_任务要求_: 从下面的材料中筛选出所有包含字符串“kern”的行，按原样逐行抄出。匹配时区分大小写。

---*---

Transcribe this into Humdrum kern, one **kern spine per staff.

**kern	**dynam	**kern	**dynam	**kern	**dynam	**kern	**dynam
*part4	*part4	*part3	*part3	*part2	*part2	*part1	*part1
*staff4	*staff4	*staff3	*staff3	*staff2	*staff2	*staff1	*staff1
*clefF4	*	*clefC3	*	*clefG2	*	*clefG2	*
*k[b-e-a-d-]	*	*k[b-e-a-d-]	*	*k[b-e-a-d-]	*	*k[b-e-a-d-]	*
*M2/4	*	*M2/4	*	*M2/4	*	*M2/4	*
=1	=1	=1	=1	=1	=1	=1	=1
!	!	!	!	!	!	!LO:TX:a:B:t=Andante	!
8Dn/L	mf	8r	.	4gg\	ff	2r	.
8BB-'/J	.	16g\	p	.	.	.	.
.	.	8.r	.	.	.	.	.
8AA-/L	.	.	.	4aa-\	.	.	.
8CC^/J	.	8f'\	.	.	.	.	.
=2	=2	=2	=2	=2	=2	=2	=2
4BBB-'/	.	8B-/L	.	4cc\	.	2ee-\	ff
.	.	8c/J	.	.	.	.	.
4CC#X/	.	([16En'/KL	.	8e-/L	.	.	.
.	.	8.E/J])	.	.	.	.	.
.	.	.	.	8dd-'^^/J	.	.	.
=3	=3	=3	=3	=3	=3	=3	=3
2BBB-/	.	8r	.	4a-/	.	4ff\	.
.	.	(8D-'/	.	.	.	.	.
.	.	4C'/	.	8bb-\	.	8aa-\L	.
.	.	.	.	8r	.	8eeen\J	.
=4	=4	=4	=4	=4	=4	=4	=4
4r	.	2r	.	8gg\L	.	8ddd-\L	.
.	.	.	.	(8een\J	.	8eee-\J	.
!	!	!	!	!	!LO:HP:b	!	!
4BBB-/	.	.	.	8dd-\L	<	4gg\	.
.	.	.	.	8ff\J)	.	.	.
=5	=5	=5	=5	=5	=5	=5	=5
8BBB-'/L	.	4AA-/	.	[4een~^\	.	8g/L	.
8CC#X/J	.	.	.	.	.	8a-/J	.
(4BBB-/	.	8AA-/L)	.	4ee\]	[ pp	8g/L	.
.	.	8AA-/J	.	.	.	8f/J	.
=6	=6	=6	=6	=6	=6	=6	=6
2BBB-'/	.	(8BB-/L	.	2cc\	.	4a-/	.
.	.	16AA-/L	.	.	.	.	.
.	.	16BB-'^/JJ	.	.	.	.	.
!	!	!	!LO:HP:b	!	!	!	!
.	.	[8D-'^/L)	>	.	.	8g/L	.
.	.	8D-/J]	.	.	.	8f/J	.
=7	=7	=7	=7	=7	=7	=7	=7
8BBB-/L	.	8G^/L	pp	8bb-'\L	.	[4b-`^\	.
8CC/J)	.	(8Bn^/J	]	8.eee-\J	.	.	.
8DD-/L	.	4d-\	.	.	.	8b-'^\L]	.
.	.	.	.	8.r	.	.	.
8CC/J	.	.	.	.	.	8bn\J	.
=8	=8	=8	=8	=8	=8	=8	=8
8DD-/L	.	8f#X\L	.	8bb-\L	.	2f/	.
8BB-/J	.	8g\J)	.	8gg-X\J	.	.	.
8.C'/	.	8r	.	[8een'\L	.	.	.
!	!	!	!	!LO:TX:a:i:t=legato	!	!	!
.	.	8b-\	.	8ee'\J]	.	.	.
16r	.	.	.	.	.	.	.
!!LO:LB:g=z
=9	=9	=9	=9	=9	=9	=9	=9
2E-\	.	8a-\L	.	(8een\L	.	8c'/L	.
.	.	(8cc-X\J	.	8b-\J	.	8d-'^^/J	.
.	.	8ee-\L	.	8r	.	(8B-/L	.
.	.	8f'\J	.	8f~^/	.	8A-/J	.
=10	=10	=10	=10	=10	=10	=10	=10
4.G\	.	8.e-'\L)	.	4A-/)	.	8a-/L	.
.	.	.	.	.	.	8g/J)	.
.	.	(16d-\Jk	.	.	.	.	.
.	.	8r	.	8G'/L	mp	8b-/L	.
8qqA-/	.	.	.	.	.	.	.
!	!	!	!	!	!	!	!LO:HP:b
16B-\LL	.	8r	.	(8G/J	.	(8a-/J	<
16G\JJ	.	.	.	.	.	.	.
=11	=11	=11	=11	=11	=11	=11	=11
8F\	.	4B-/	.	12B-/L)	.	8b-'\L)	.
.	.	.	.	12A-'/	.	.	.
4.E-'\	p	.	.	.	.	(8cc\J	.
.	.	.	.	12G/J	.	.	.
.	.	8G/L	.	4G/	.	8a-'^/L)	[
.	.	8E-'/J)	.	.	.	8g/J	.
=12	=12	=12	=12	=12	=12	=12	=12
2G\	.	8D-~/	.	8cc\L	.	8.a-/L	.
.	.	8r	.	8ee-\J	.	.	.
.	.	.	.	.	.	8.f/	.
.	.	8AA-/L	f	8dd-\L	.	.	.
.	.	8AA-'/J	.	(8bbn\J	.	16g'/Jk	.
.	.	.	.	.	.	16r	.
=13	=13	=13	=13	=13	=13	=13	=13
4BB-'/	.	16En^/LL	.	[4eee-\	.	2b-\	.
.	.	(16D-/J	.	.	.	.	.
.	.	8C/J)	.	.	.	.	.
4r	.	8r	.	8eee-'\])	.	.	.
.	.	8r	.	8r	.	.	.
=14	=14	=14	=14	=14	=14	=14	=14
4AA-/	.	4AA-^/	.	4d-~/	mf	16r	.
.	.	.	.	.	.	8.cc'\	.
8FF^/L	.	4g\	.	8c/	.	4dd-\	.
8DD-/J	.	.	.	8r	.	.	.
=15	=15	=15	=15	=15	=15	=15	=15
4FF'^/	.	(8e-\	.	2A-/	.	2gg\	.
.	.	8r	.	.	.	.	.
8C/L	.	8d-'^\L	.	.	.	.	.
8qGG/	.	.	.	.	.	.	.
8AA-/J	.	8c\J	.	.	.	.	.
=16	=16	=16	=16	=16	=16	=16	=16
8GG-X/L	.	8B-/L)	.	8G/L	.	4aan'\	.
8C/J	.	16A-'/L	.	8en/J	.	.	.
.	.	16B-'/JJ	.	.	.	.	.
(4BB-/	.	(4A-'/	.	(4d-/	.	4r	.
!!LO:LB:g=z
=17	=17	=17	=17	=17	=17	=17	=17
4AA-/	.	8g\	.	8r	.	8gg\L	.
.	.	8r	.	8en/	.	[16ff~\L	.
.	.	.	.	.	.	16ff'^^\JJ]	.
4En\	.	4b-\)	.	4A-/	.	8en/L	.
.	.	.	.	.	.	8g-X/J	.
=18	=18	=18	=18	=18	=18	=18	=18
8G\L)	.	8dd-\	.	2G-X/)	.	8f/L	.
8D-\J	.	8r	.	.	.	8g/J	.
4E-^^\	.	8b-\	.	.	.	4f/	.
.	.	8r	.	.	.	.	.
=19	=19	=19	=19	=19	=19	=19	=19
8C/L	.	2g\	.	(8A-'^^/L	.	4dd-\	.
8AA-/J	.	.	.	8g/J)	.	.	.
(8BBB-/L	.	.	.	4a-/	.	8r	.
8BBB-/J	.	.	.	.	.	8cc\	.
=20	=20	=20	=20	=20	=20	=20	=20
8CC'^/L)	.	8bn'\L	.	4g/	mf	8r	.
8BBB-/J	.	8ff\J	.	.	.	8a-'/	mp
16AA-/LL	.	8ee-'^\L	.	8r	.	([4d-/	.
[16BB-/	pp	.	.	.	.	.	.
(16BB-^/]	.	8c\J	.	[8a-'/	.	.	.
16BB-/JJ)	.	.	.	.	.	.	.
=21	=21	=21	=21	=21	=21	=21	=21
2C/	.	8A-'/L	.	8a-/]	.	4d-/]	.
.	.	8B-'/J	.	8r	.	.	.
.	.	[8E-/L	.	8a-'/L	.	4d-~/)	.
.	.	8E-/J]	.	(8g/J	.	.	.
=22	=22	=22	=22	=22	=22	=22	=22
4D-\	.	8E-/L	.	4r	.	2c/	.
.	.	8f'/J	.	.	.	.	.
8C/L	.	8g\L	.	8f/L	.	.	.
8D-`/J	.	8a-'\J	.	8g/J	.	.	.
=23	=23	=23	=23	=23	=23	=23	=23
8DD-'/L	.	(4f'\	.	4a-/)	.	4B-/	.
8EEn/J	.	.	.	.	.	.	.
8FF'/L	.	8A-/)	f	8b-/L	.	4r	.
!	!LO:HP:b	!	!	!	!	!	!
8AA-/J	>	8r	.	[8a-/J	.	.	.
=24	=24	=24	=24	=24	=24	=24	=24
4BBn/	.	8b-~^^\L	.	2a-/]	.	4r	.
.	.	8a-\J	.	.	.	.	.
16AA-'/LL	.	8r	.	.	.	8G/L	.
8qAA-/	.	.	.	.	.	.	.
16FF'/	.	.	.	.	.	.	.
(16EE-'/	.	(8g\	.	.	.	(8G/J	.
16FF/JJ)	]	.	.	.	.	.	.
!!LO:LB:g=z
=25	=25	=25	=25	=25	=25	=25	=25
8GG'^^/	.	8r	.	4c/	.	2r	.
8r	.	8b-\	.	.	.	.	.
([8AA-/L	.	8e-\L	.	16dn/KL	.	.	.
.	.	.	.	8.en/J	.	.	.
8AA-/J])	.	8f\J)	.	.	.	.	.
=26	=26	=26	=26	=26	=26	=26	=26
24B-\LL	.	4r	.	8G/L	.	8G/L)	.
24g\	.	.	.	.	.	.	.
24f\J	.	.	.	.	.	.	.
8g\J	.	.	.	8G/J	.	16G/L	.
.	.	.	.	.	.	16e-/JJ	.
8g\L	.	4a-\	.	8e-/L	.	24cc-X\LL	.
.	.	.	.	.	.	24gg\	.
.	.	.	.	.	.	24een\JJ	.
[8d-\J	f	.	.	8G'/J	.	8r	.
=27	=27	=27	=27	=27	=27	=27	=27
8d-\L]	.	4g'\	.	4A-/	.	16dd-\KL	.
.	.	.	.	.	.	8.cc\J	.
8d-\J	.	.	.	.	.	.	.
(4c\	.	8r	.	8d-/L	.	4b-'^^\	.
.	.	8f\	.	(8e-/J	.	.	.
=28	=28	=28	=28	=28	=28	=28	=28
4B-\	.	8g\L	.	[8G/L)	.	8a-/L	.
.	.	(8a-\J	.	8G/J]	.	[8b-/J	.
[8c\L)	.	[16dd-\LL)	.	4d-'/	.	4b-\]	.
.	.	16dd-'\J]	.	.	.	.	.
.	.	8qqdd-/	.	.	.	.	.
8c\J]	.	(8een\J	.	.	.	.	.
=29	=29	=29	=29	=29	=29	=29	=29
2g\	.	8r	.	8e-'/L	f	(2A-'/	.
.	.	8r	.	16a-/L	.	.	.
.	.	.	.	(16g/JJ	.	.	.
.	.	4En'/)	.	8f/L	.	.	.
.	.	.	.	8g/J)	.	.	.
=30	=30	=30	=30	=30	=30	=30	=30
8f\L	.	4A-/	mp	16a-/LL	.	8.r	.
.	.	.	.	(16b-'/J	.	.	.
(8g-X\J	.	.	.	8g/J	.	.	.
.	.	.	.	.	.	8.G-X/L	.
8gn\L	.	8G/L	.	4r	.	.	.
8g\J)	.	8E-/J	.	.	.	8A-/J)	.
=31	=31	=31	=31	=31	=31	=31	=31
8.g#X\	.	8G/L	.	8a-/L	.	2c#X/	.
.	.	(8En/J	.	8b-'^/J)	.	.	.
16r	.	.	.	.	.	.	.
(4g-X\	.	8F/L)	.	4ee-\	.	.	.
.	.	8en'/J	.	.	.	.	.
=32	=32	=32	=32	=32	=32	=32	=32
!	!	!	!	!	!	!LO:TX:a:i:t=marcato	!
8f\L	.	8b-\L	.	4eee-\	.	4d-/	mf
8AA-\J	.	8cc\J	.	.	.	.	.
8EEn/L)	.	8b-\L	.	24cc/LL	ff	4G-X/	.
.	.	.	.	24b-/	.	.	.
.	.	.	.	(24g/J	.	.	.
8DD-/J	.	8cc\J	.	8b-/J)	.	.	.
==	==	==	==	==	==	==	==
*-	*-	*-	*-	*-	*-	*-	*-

---*---

_任务解答_:
Transcribe this into Humdrum kern, one **kern spine per staff.
**kern	**dynam	**kern	**dynam	**kern	**dynam	**kern	**dynam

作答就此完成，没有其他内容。